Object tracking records
========================================

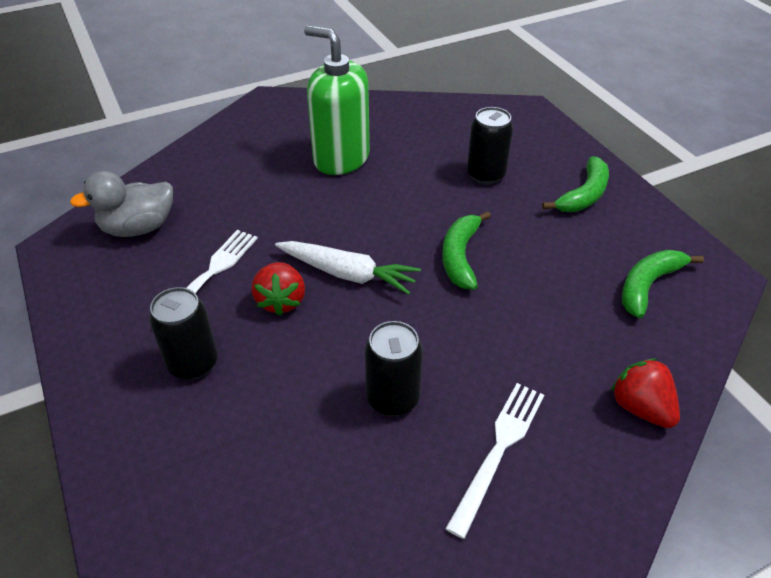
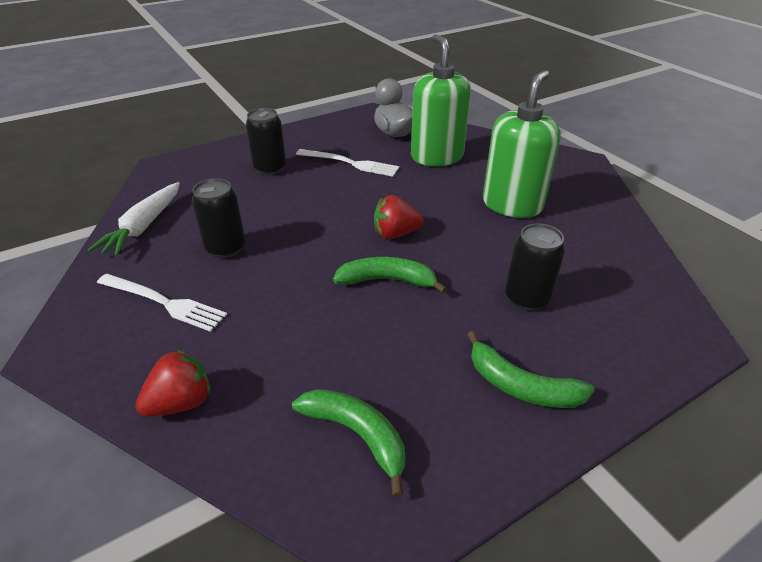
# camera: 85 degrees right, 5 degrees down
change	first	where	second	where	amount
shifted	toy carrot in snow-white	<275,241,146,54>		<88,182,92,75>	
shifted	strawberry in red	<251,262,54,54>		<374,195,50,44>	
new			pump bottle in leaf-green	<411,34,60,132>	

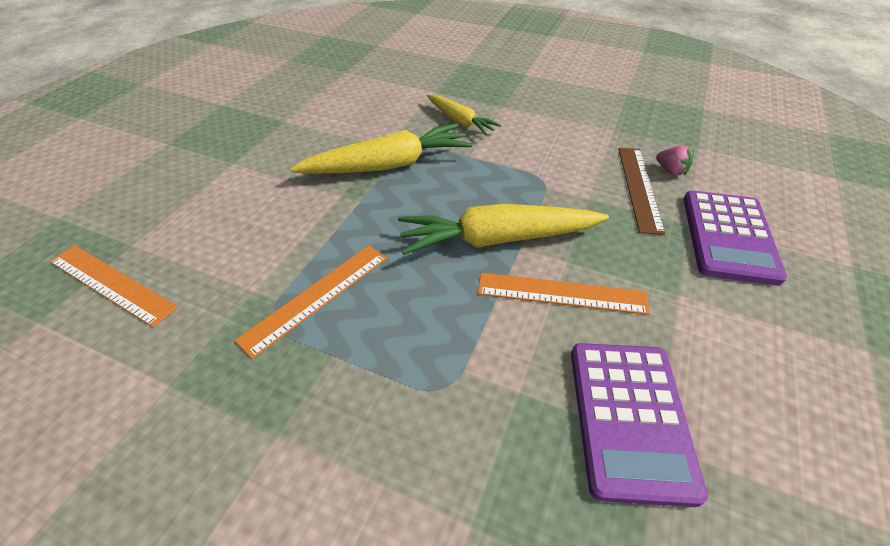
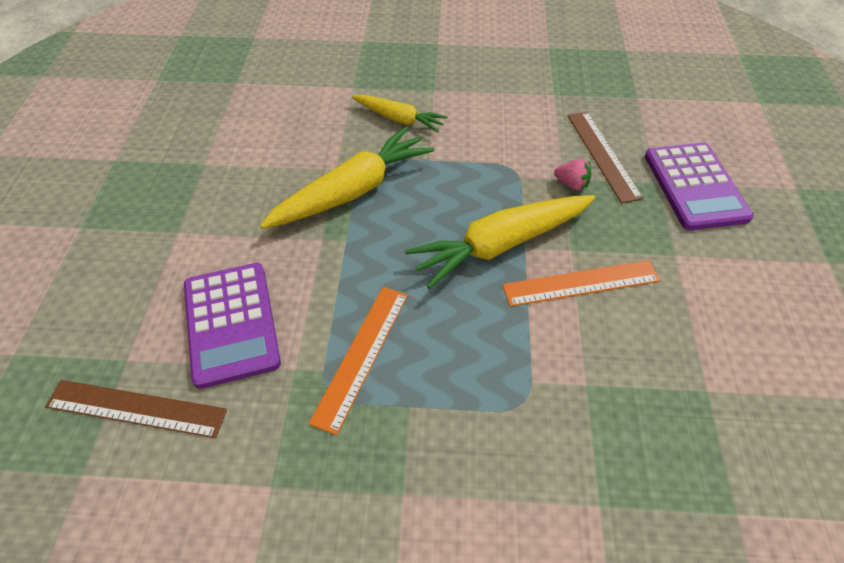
# camera: 20 degrees left, 5 degrees up
change	first	where	second	where	amount
repainted	straightedge in bright orange	<49,245,129,82>	straightedge in brown	<45,380,182,58>	
shifted	adding machine in violet	<571,343,137,164>		<184,263,97,126>	
shifted	strawberry in pink	<656,145,38,31>		<554,159,37,31>	

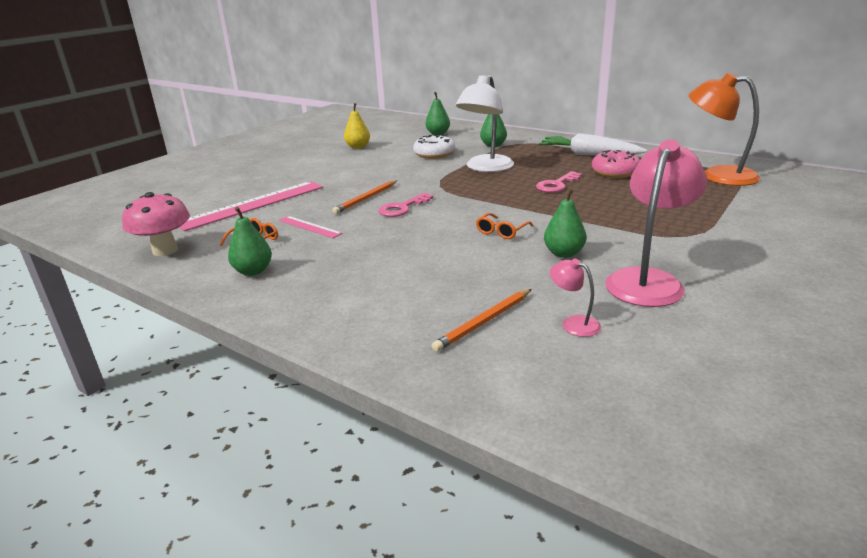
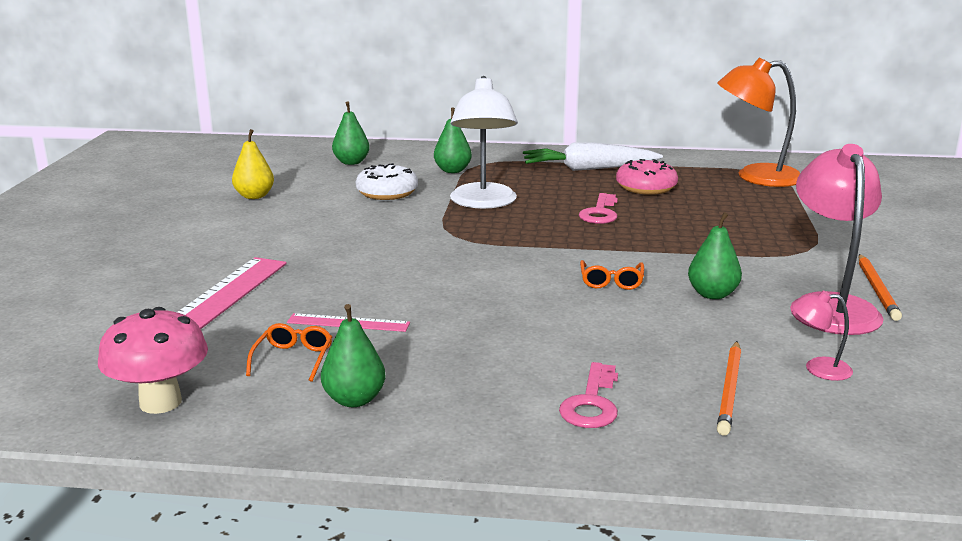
# camera: 30 degrees left, 5 degrees down
change	first	where	second	where	amount
shifted	door key in pink	<378,193,55,24>		<559,362,59,66>	
shifted	pencil in bright orange	<332,180,65,34>		<859,254,43,67>	

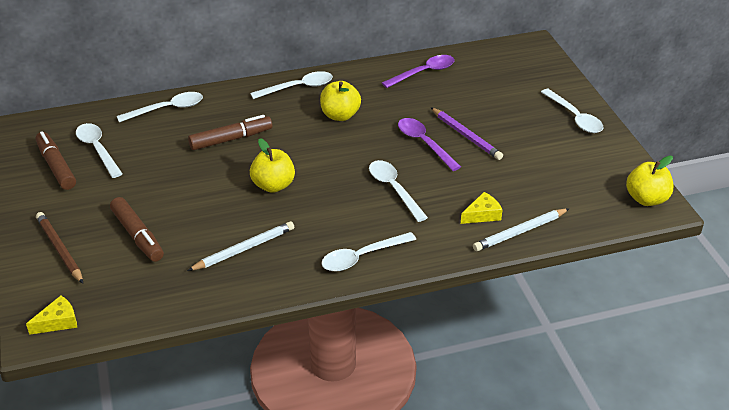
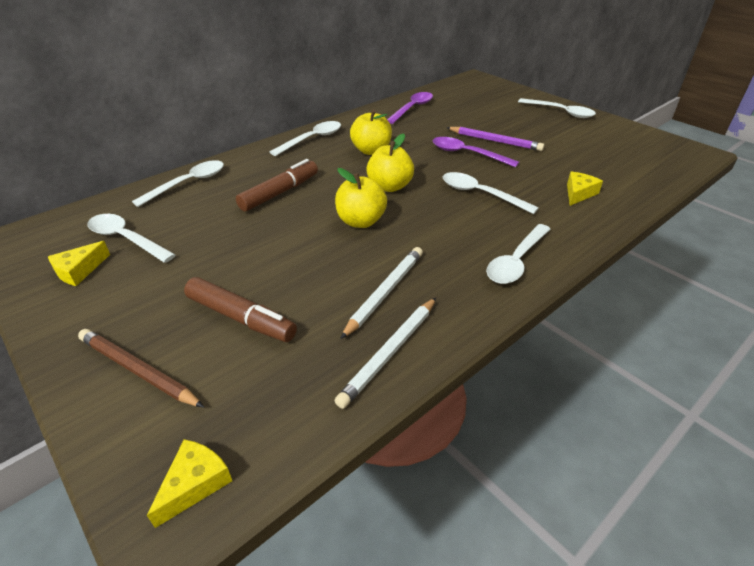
# camera: 25 degrees left, 0 degrees up
change	first	where	second	where	amount
swapped	marker pen in brown	<35,131,41,59>	cheese wedge in bright yellow	<48,241,62,45>	
shifted	pencil in snow-white	<473,208,97,43>		<335,298,101,111>	
shifted	apple in bright yellow	<626,155,48,51>		<366,133,48,59>	

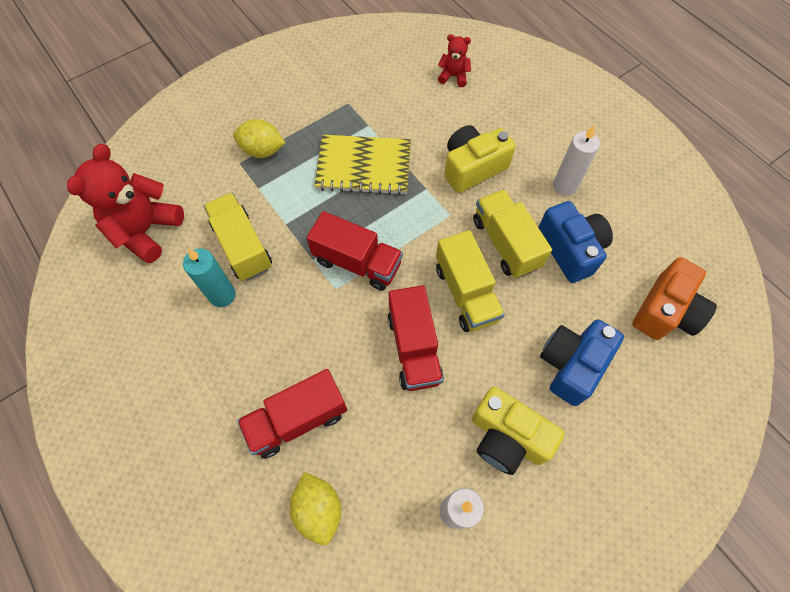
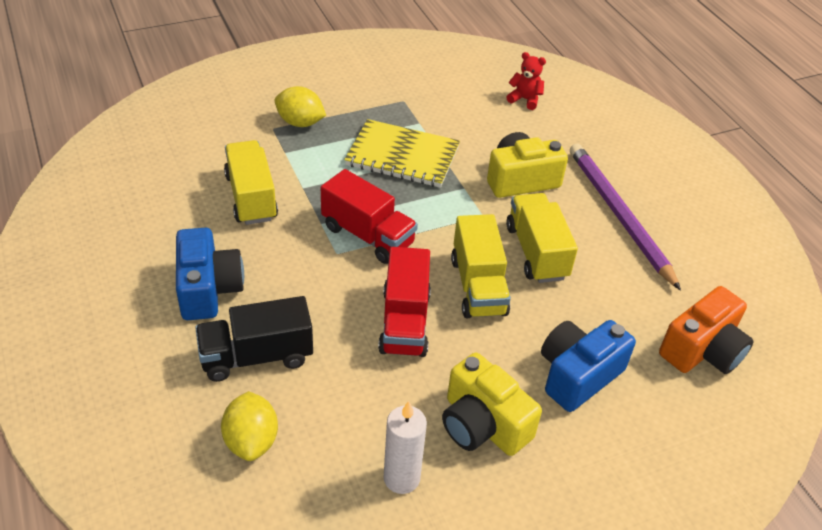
# camera: 10 degrees right, 20 degrees down
change	first	where	second	where	amount
shifted	photo camera in blue	<538,201,75,82>		<176,228,68,92>	
repainted	toy truck in red	<237,369,110,90>	toy truck in black	<195,296,118,86>	
swapped	pillar candle in snow-white	<553,125,47,71>	pencil in violet	<570,144,111,147>	
gone	teddy in red	<67,144,117,119>			
gone	pillar candle in aqua	<183,248,53,59>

========================================

Task requirements
The task calls for all lines in the entries that hold "bright".

Response area
repainted	straightedge in bright orange	<49,245,129,82>	straightedge in brown	<45,380,182,58>	
shifted	pencil in bright orange	<332,180,65,34>		<859,254,43,67>	
swapped	marker pen in brown	<35,131,41,59>	cheese wedge in bright yellow	<48,241,62,45>	
shifted	apple in bright yellow	<626,155,48,51>		<366,133,48,59>	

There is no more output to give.